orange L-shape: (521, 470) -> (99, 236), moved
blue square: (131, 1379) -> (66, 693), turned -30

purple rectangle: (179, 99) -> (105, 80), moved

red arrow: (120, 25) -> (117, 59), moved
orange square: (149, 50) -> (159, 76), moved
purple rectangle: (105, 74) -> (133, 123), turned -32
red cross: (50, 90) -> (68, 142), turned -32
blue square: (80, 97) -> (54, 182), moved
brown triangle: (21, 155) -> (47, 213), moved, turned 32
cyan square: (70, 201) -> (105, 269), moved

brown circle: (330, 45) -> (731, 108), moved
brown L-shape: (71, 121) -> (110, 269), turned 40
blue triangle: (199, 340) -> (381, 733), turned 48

####

Each line of the data must be set down again as it is.

orange L-shape: (521, 470) -> (99, 236), moved
blue square: (131, 1379) -> (66, 693), turned -30

purple rectangle: (179, 99) -> (105, 80), moved

red arrow: (120, 25) -> (117, 59), moved
orange square: (149, 50) -> (159, 76), moved
purple rectangle: (105, 74) -> (133, 123), turned -32
red cross: (50, 90) -> (68, 142), turned -32
blue square: (80, 97) -> (54, 182), moved
brown triangle: (21, 155) -> (47, 213), moved, turned 32
cyan square: (70, 201) -> (105, 269), moved

brown circle: (330, 45) -> (731, 108), moved
brown L-shape: (71, 121) -> (110, 269), turned 40
blue triangle: (199, 340) -> (381, 733), turned 48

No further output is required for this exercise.